◆ **What needs to be done**: Write out every line below again exactly as it stands, skipping each image.

◆ **Provided material**:
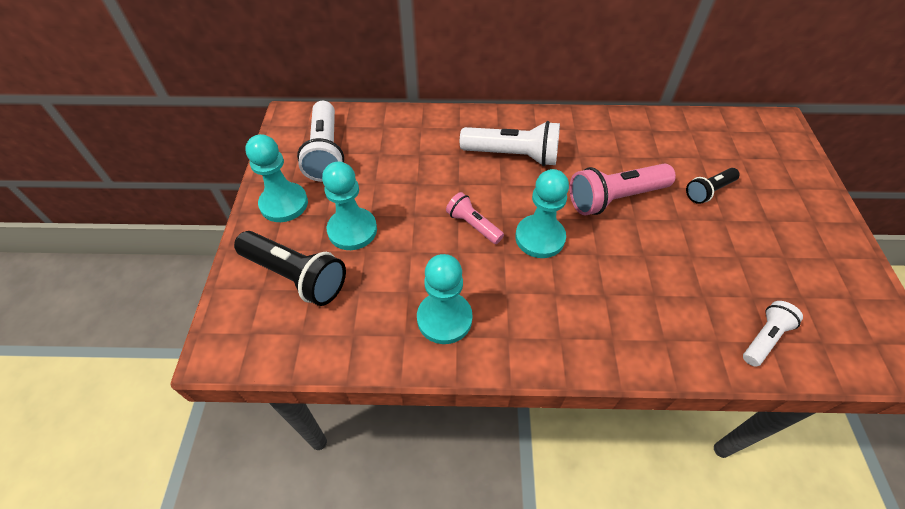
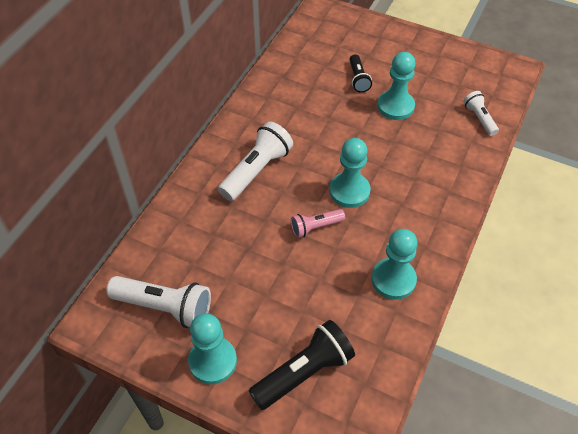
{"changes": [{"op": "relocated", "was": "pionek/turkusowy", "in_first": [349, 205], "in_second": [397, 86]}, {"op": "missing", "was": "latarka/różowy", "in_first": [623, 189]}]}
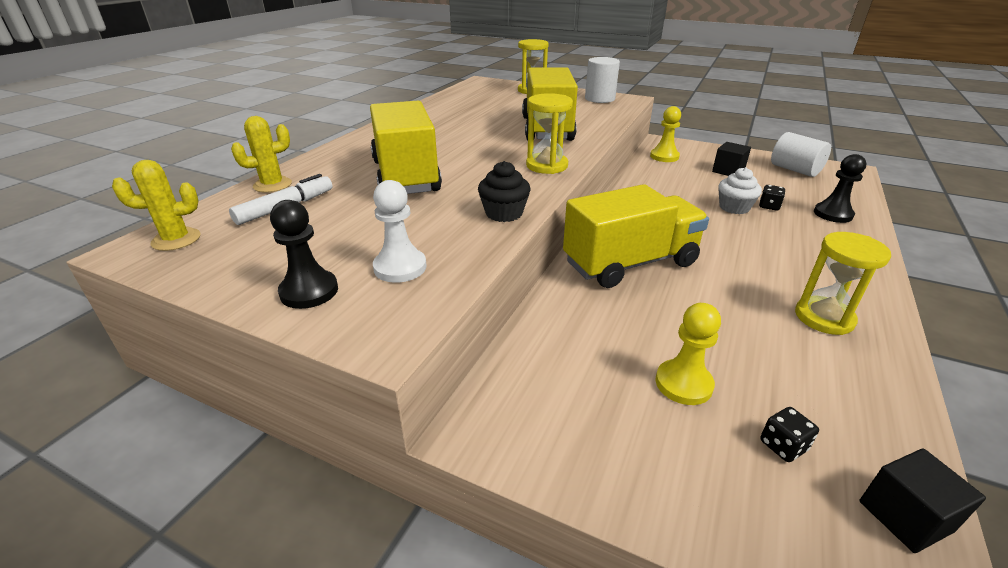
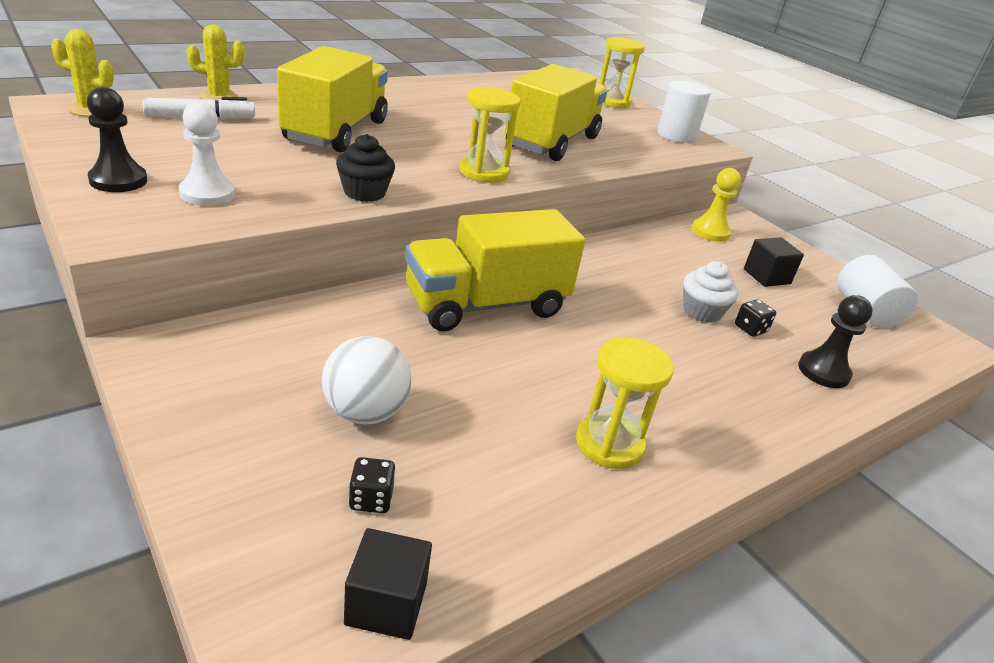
{"changes": [{"op": "spun", "was": "ciężarówka/żółty", "in_first": [636, 236], "in_second": [495, 270], "clockwise": 150}, {"op": "exchanged", "was": "pionek/żółty", "now": "piłka/biały", "in_first": [688, 354], "in_second": [366, 380]}]}
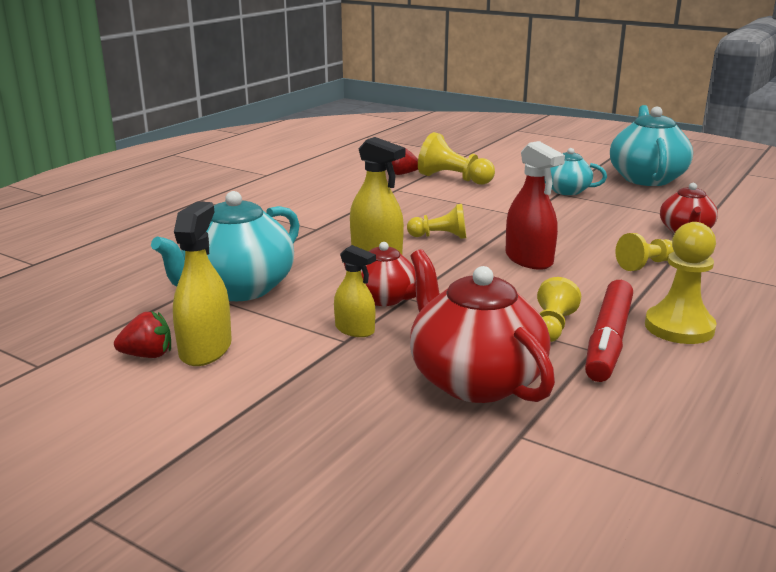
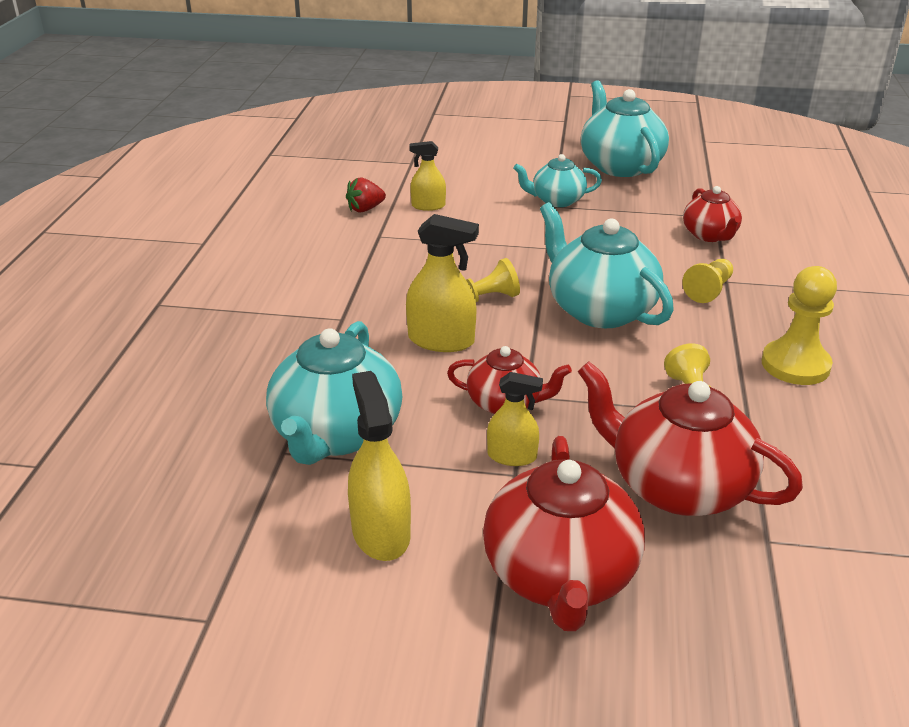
{"changes": [{"op": "exchanged", "was": "pionek/żółty", "now": "spryskiwacz/żółty", "in_first": [456, 158], "in_second": [427, 176]}, {"op": "exchanged", "was": "spryskiwacz/czerwony", "now": "imbryk/turkusowy", "in_first": [535, 205], "in_second": [607, 265]}, {"op": "missing", "was": "flamaster/czerwony", "in_first": [609, 331]}, {"op": "missing", "was": "truskawka/czerwony", "in_first": [142, 334]}, {"op": "appeared", "now": "imbryk/czerwony", "in_second": [564, 533]}]}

◆ **Solution for this problem**:
{"changes": [{"op": "relocated", "was": "pionek/turkusowy", "in_first": [349, 205], "in_second": [397, 86]}, {"op": "missing", "was": "latarka/różowy", "in_first": [623, 189]}]}
{"changes": [{"op": "spun", "was": "ciężarówka/żółty", "in_first": [636, 236], "in_second": [495, 270], "clockwise": 150}, {"op": "exchanged", "was": "pionek/żółty", "now": "piłka/biały", "in_first": [688, 354], "in_second": [366, 380]}]}
{"changes": [{"op": "exchanged", "was": "pionek/żółty", "now": "spryskiwacz/żółty", "in_first": [456, 158], "in_second": [427, 176]}, {"op": "exchanged", "was": "spryskiwacz/czerwony", "now": "imbryk/turkusowy", "in_first": [535, 205], "in_second": [607, 265]}, {"op": "missing", "was": "flamaster/czerwony", "in_first": [609, 331]}, {"op": "missing", "was": "truskawka/czerwony", "in_first": [142, 334]}, {"op": "appeared", "now": "imbryk/czerwony", "in_second": [564, 533]}]}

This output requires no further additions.